* Work task *
Repeat the data below in full. Pictures must not be part of the copy.

* Records to use *
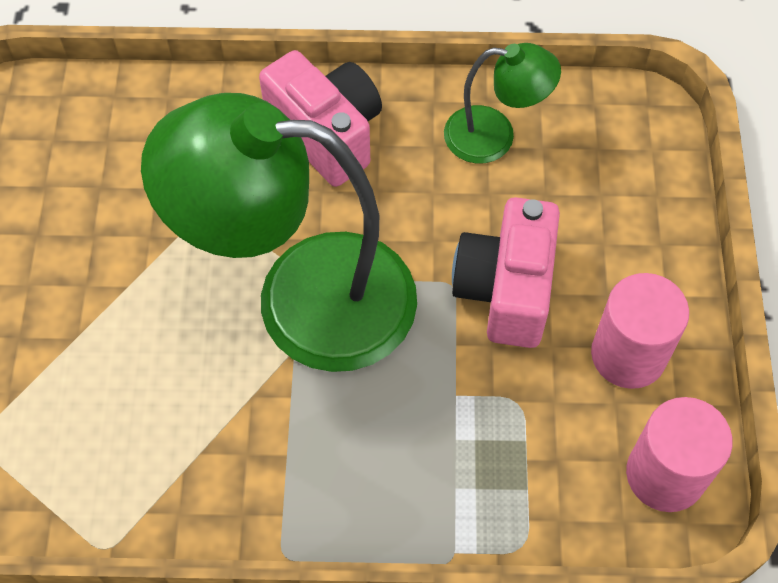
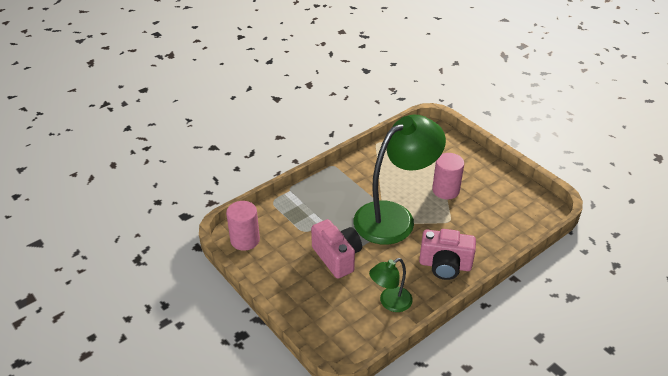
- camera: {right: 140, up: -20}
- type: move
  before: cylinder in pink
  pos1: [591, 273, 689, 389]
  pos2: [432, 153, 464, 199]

* Response to the task *
- camera: {right: 140, up: -20}
- type: move
  before: cylinder in pink
  pos1: [591, 273, 689, 389]
  pos2: [432, 153, 464, 199]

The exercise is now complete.